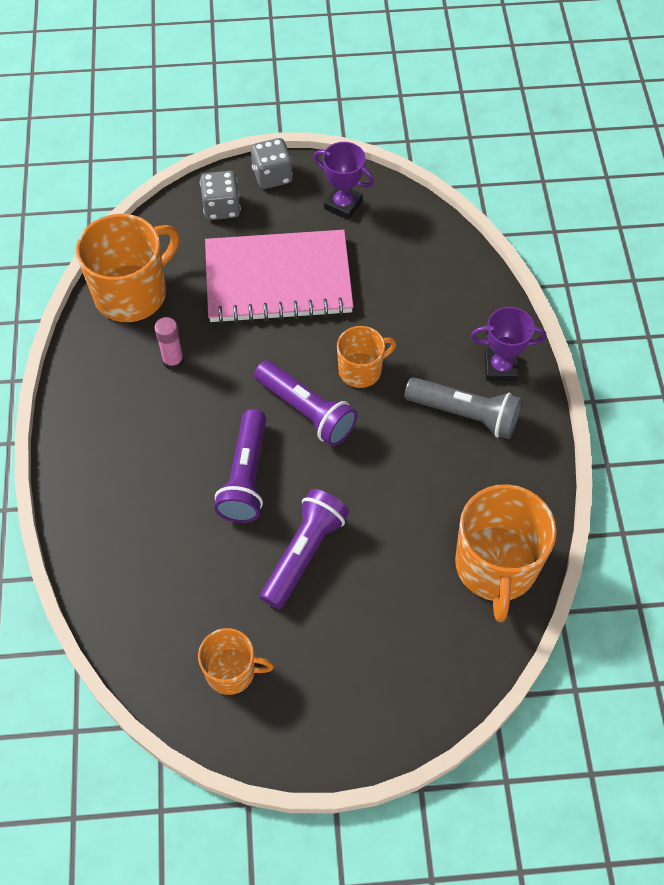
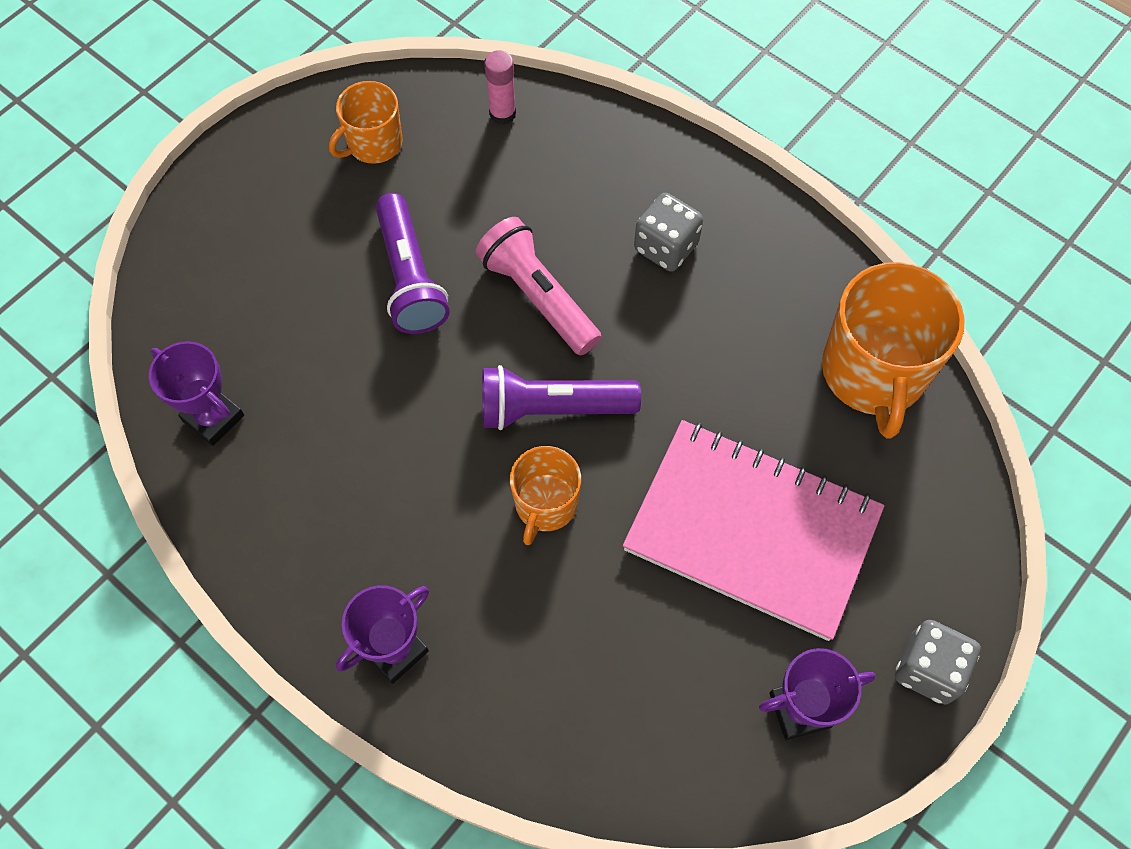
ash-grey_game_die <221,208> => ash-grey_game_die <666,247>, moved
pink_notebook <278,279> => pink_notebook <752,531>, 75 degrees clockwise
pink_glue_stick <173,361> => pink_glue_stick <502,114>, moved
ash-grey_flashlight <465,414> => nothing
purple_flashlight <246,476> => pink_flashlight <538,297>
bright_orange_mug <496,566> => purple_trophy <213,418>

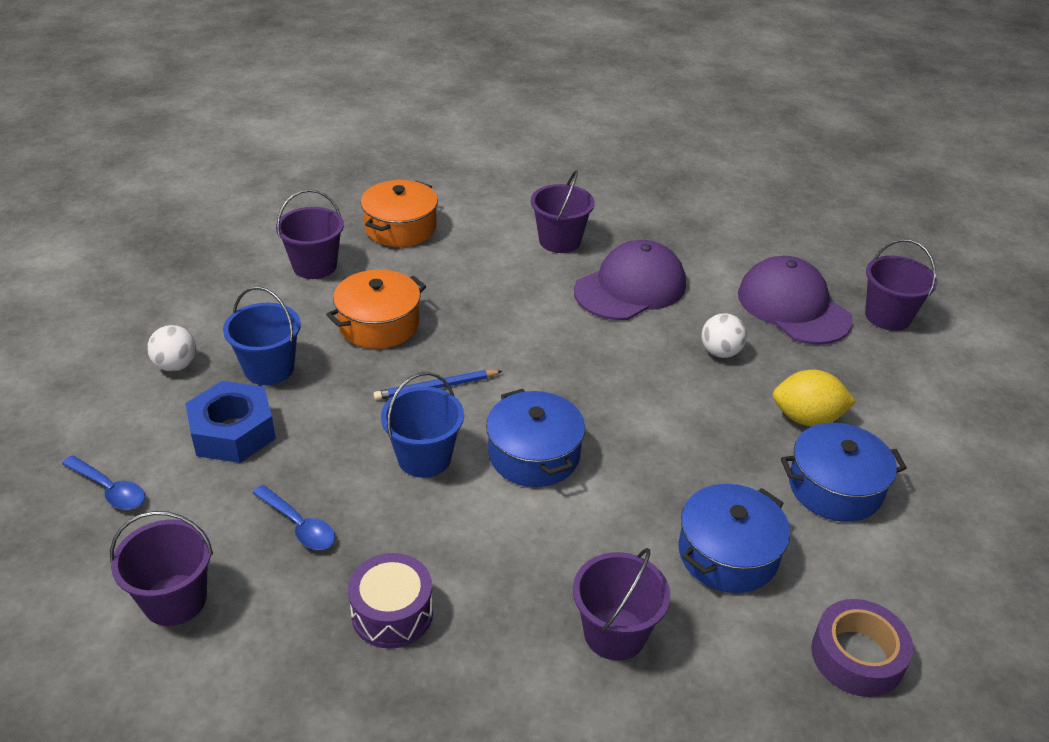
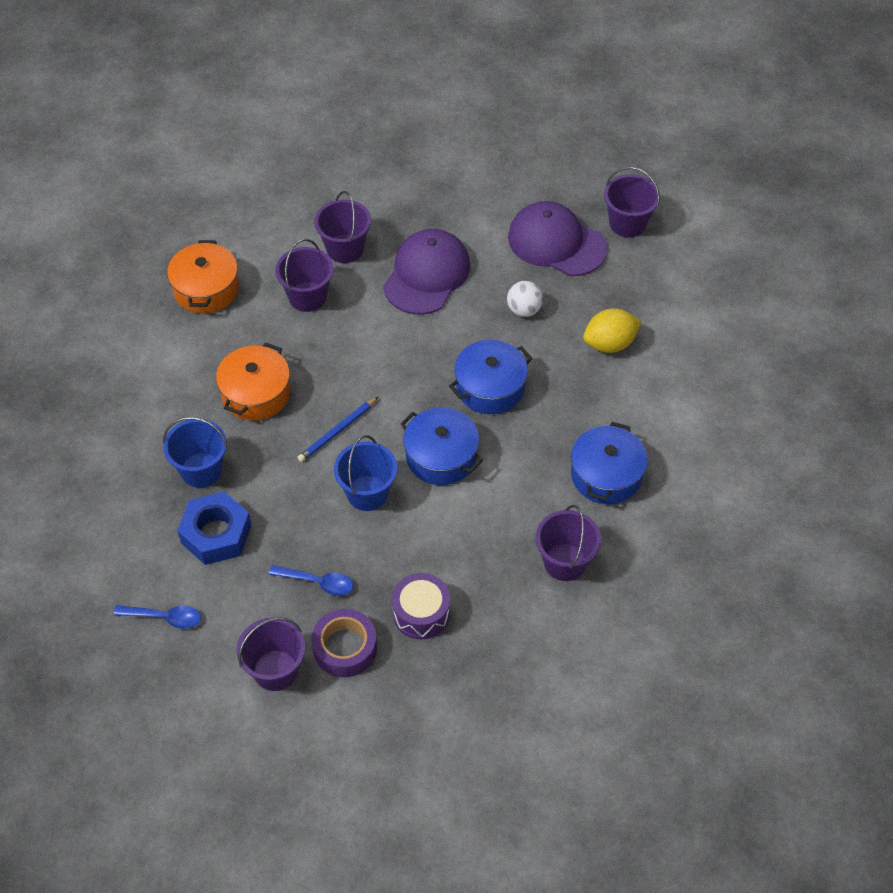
purple_bucket <315,266> => purple_bucket <307,297>, moved
pure_white_play_ball <176,365> => nothing
blue_cooking_pot <835,487> => blue_cooking_pot <490,387>, moved
purple_tape <857,656> => purple_tape <345,648>, moved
==*==
Instructions to follow » Your answer must be an exact copy of every entry, with no pictures in it.

Task response »
ash-grey_game_die <221,208> => ash-grey_game_die <666,247>, moved
pink_notebook <278,279> => pink_notebook <752,531>, 75 degrees clockwise
pink_glue_stick <173,361> => pink_glue_stick <502,114>, moved
ash-grey_flashlight <465,414> => nothing
purple_flashlight <246,476> => pink_flashlight <538,297>
bright_orange_mug <496,566> => purple_trophy <213,418>

purple_bucket <315,266> => purple_bucket <307,297>, moved
pure_white_play_ball <176,365> => nothing
blue_cooking_pot <835,487> => blue_cooking_pot <490,387>, moved
purple_tape <857,656> => purple_tape <345,648>, moved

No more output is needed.